──────── Supplied material

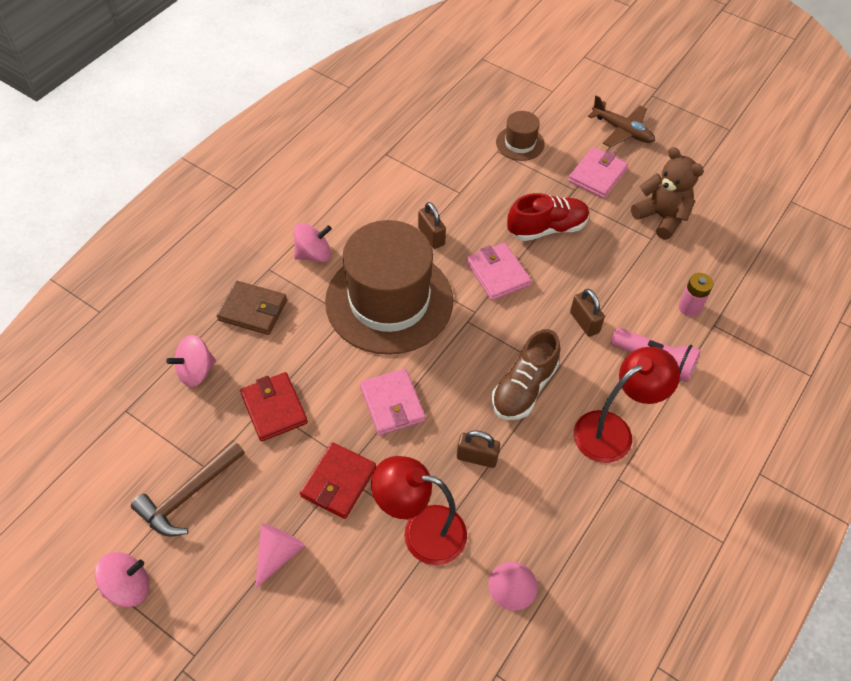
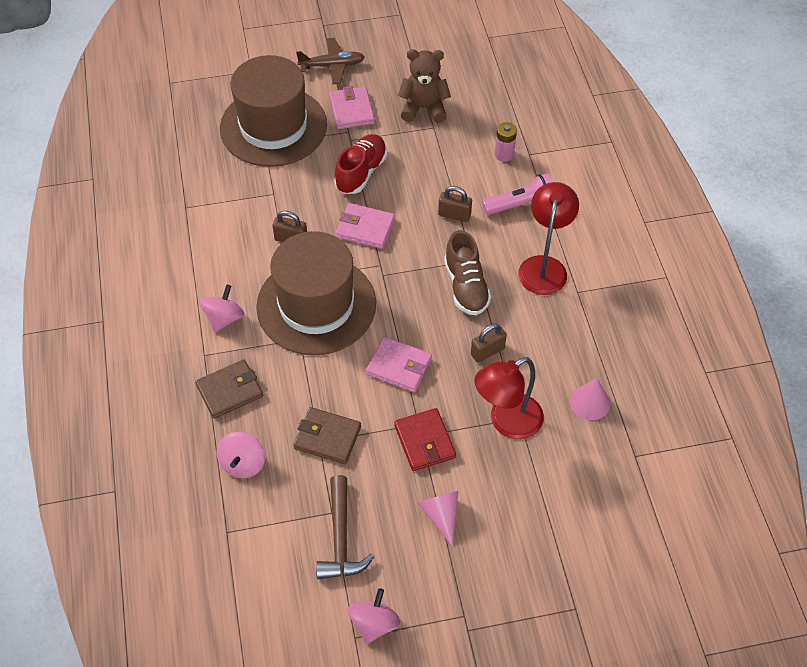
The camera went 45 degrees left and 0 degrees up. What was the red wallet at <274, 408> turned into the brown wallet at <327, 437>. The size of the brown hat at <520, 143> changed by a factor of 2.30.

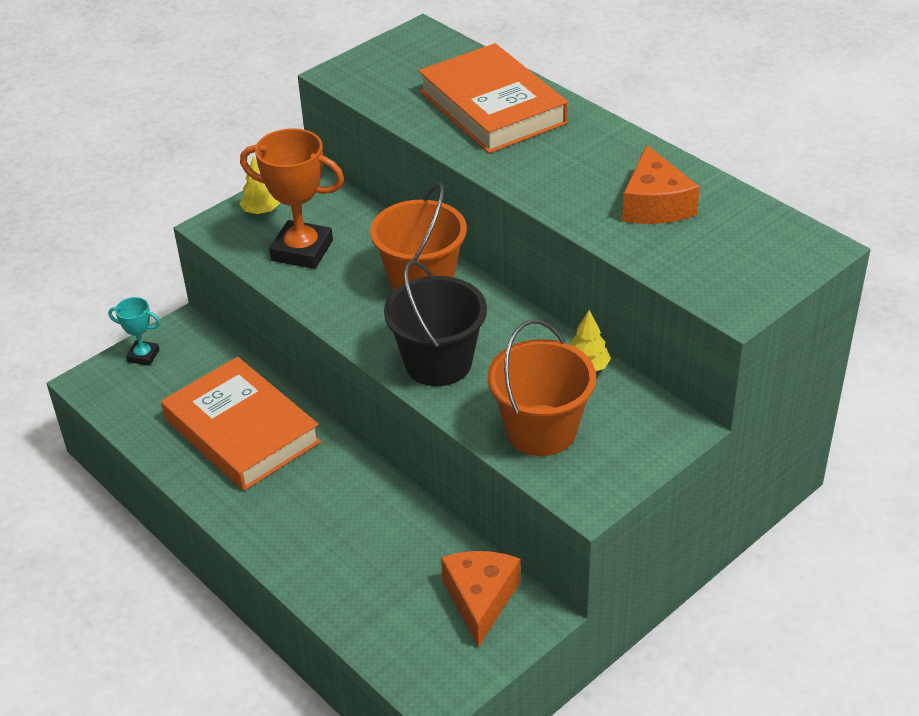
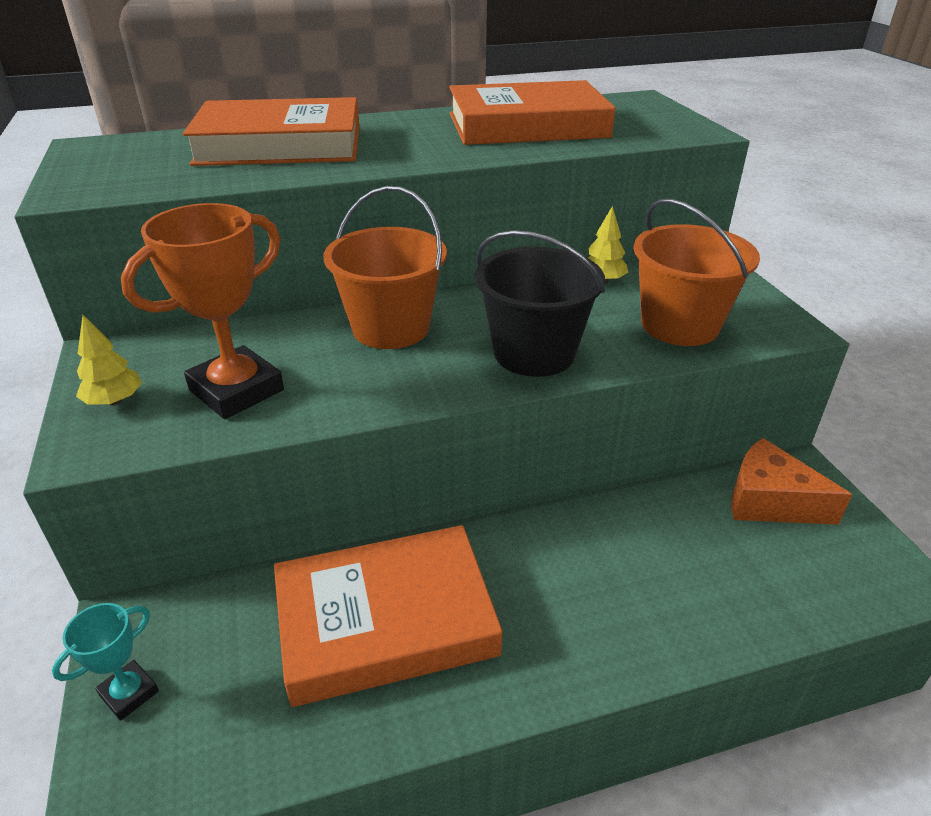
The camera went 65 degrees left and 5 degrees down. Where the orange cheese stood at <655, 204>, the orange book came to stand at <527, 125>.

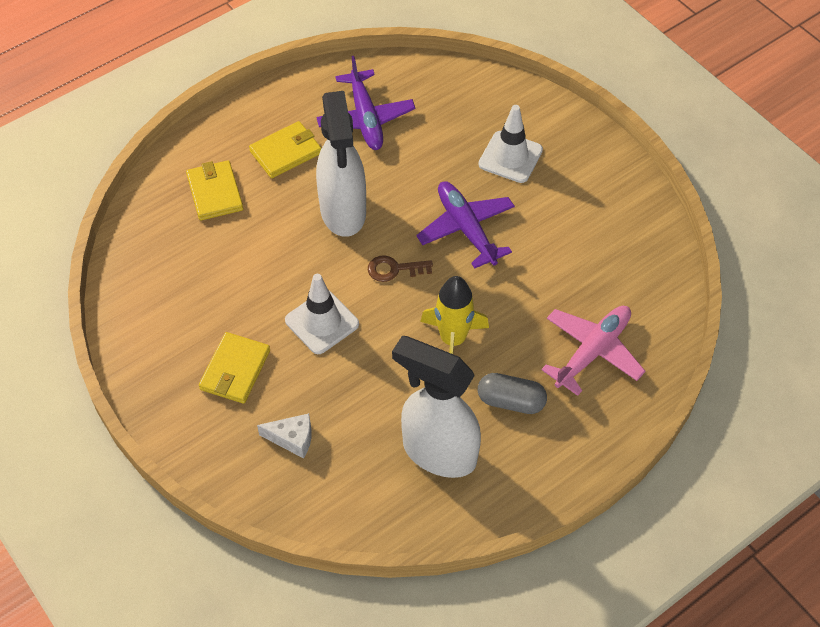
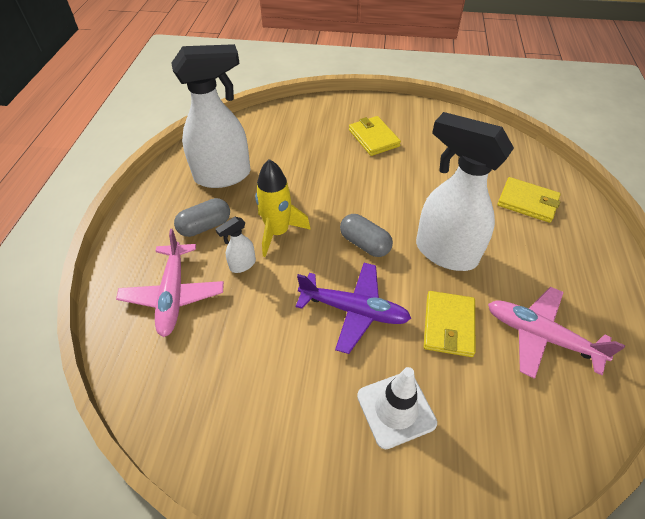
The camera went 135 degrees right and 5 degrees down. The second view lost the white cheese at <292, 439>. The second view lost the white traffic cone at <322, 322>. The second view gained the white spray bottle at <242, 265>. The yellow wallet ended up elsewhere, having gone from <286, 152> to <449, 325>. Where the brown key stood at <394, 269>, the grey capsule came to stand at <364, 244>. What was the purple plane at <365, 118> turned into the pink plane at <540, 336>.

────────────────

- _Work request_
Copy out all of the listing word for word, but skip the images.

- _Solution_
The camera went 45 degrees left and 0 degrees up. What was the red wallet at <274, 408> turned into the brown wallet at <327, 437>. The size of the brown hat at <520, 143> changed by a factor of 2.30.

The camera went 65 degrees left and 5 degrees down. Where the orange cheese stood at <655, 204>, the orange book came to stand at <527, 125>.

The camera went 135 degrees right and 5 degrees down. The second view lost the white cheese at <292, 439>. The second view lost the white traffic cone at <322, 322>. The second view gained the white spray bottle at <242, 265>. The yellow wallet ended up elsewhere, having gone from <286, 152> to <449, 325>. Where the brown key stood at <394, 269>, the grey capsule came to stand at <364, 244>. What was the purple plane at <365, 118> turned into the pink plane at <540, 336>.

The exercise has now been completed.